BEGIN DATA UNDER STUDY

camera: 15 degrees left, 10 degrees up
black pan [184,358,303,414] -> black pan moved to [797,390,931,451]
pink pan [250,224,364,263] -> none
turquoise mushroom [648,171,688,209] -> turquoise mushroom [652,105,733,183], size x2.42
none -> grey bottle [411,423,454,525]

END DATA UNDER STUDY

◆ **TASK DESCRIPTION**
Restate the full data above, keeping each word intact.

◆ **ANSWER SPACE**
camera: 15 degrees left, 10 degrees up
black pan [184,358,303,414] -> black pan moved to [797,390,931,451]
pink pan [250,224,364,263] -> none
turquoise mushroom [648,171,688,209] -> turquoise mushroom [652,105,733,183], size x2.42
none -> grey bottle [411,423,454,525]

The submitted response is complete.